> [Task goal]:
Write out the whole listing exactly; no images belong in it.

*** Source material

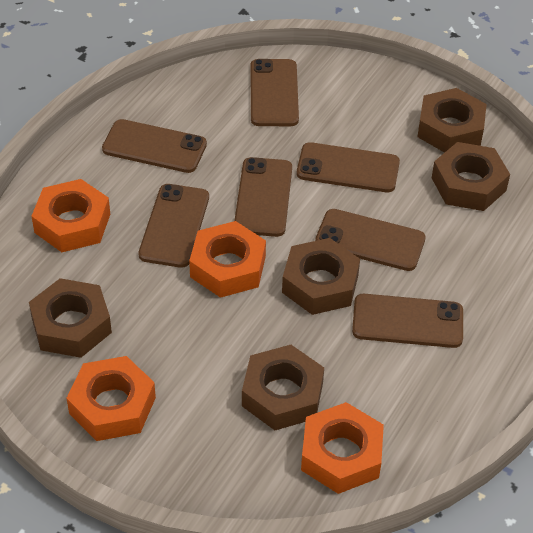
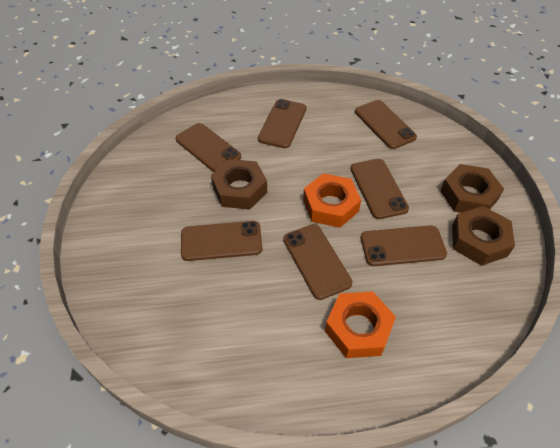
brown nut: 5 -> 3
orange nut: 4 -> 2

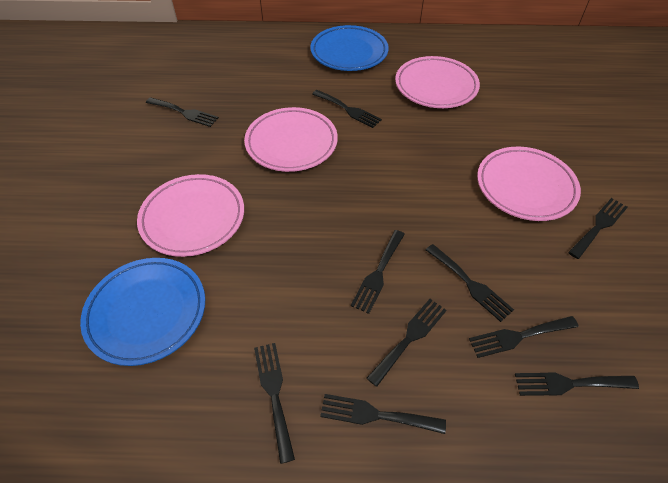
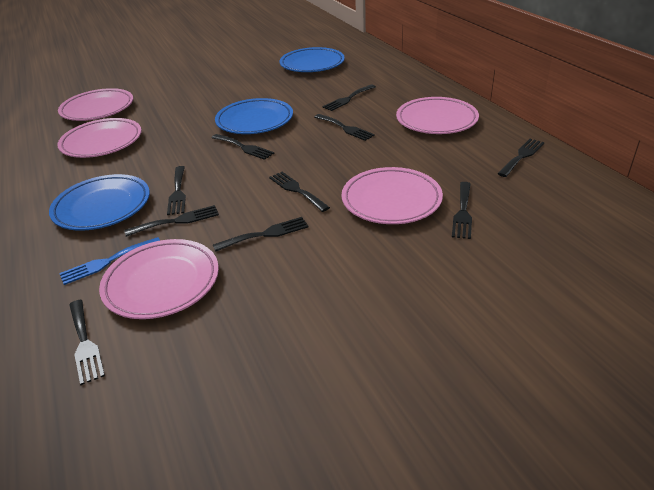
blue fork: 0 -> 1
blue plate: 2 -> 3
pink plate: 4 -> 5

******

> [Solution to the exercise]:
brown nut: 5 -> 3
orange nut: 4 -> 2

blue fork: 0 -> 1
blue plate: 2 -> 3
pink plate: 4 -> 5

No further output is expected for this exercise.